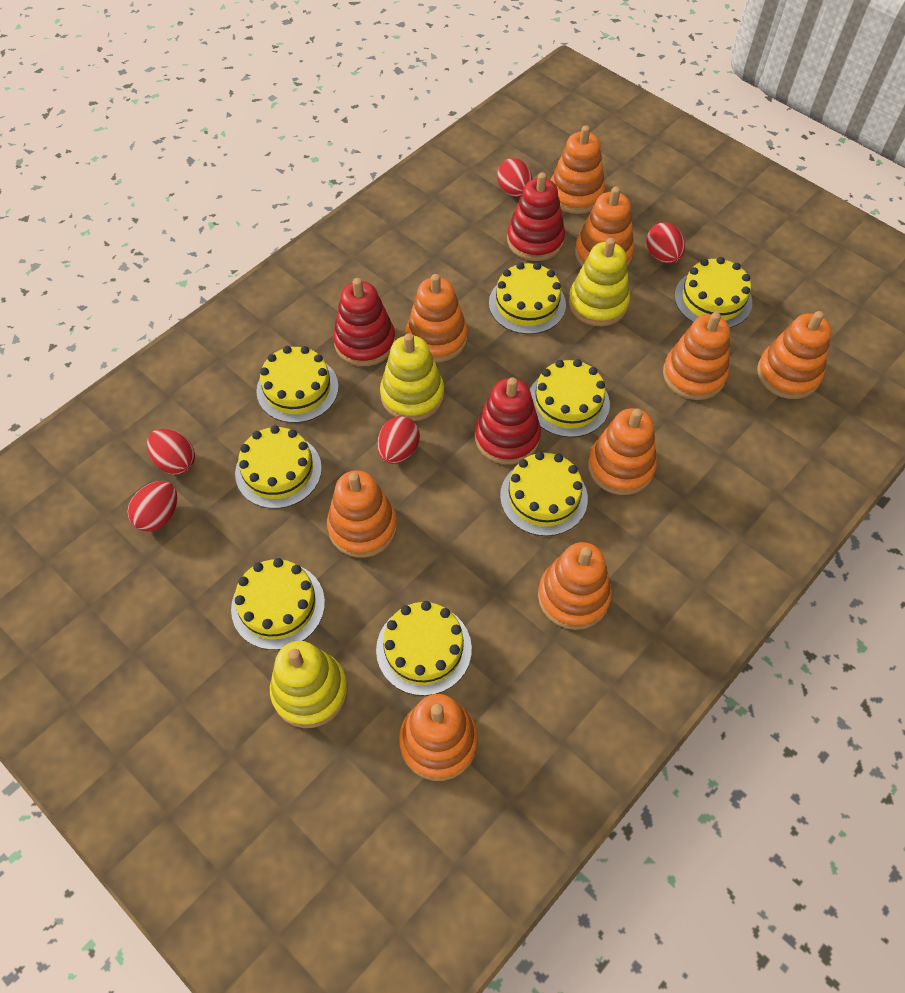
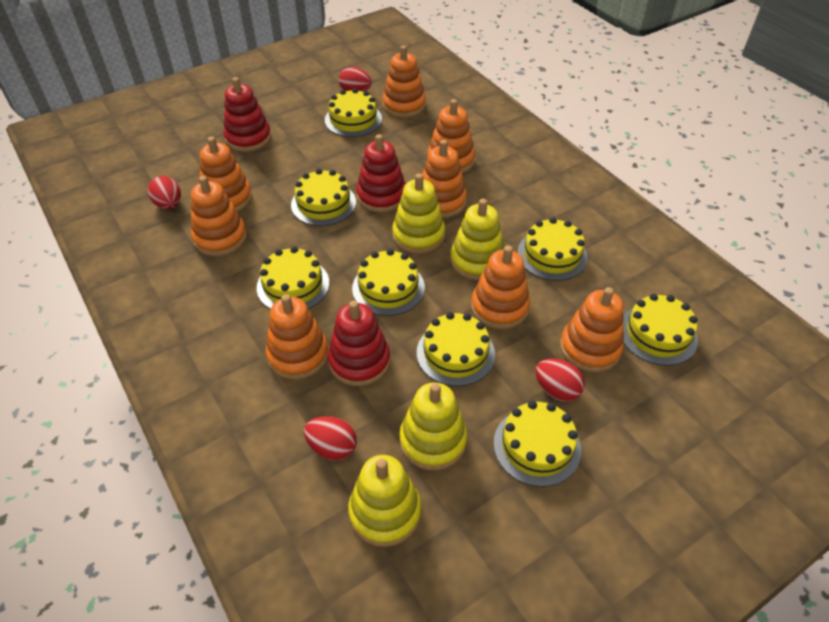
orange stacking toy: 9 -> 8
red egg: 5 -> 4
yellow stacking toy: 3 -> 4

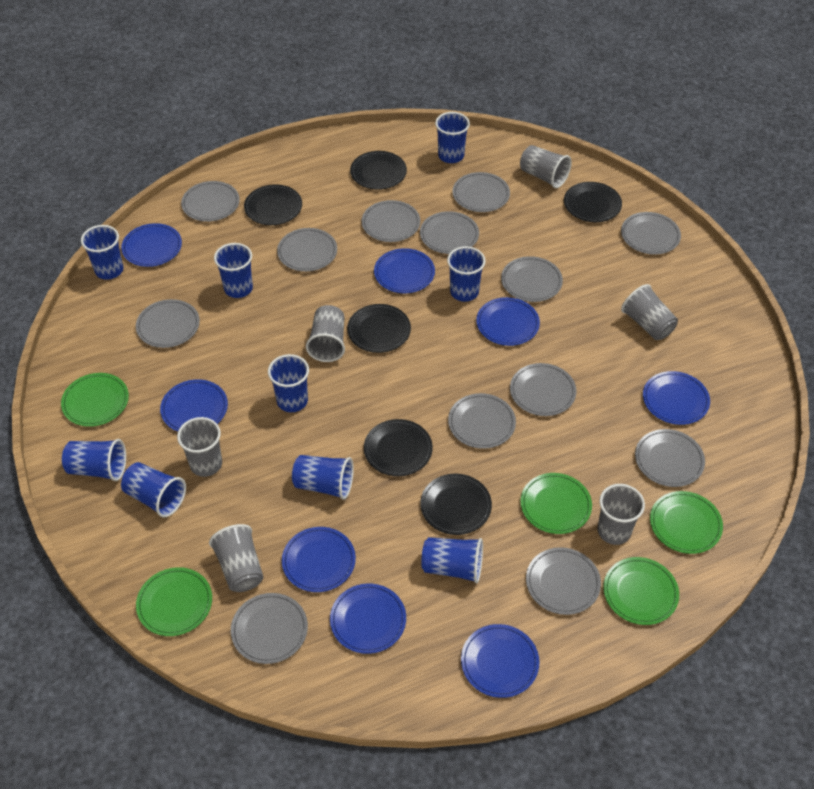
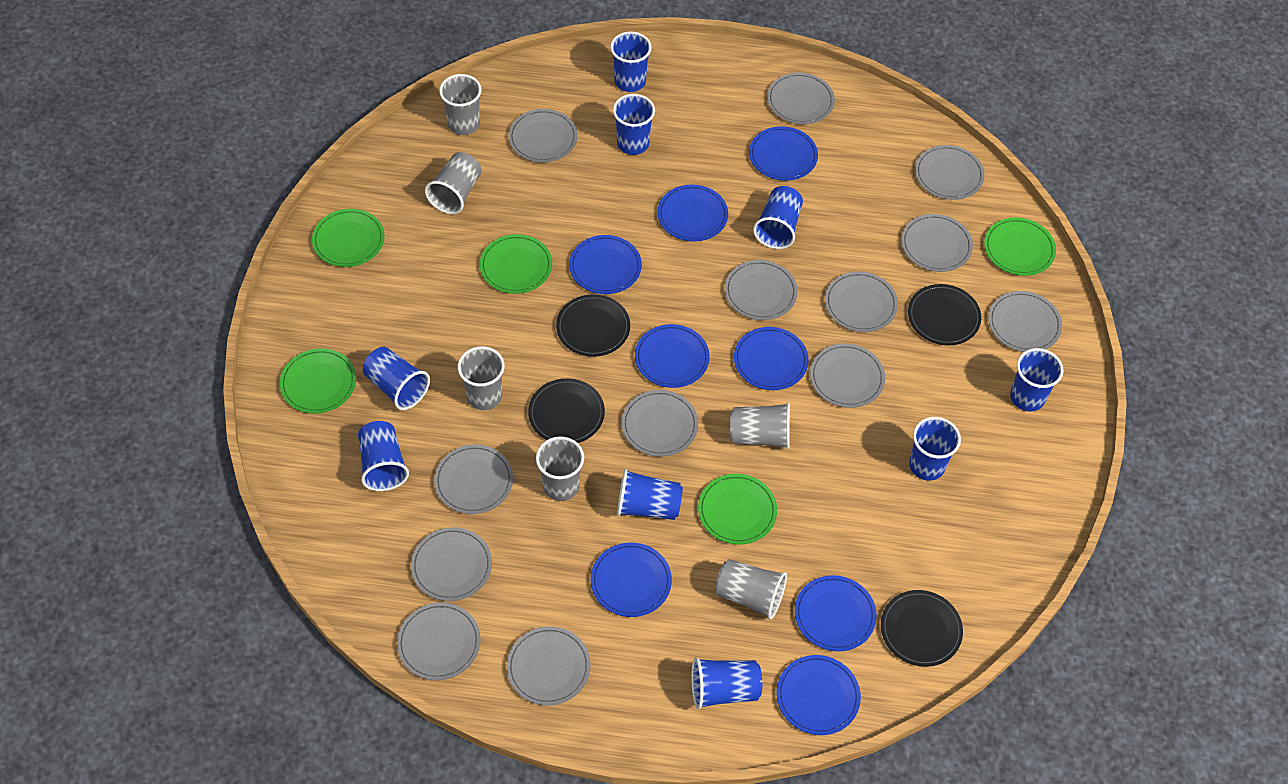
black plate: 6 -> 4

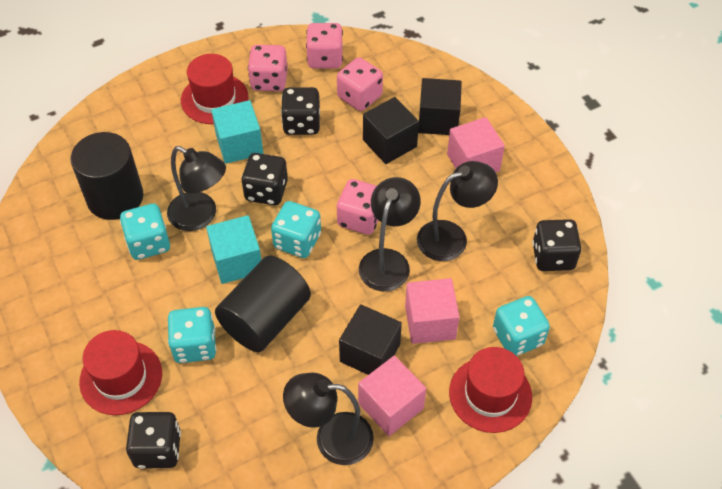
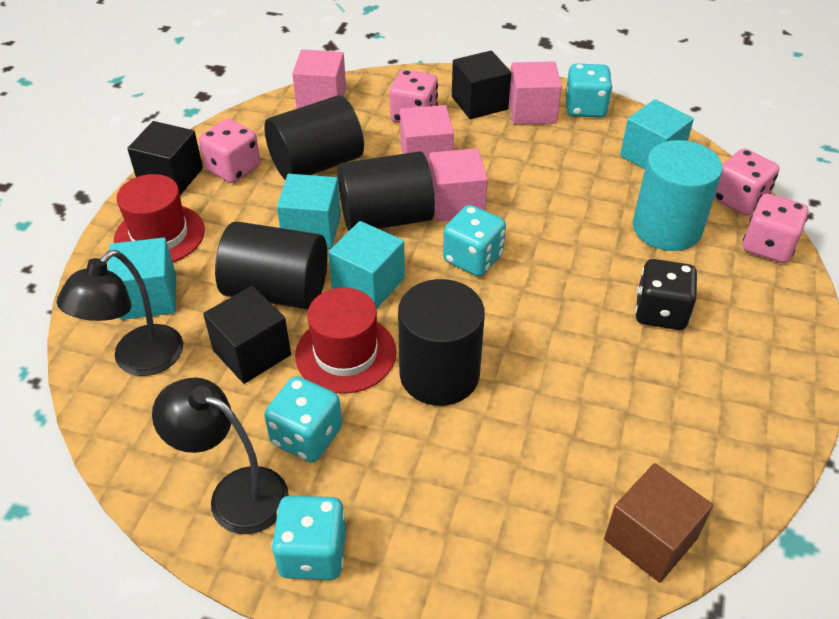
black cylinder: 2 -> 4
black dice: 4 -> 1
black lamp: 4 -> 2
brown cube: 0 -> 1
pink cube: 3 -> 4
red hat: 3 -> 2
turquoise cube: 2 -> 4
turquoise cylinder: 0 -> 1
|---|
Exercise instructions
Copy the listing above word for word. Do not include the pictures.

Reply
orange stacking toy: 9 -> 8
red egg: 5 -> 4
yellow stacking toy: 3 -> 4

black plate: 6 -> 4

black cylinder: 2 -> 4
black dice: 4 -> 1
black lamp: 4 -> 2
brown cube: 0 -> 1
pink cube: 3 -> 4
red hat: 3 -> 2
turquoise cube: 2 -> 4
turquoise cylinder: 0 -> 1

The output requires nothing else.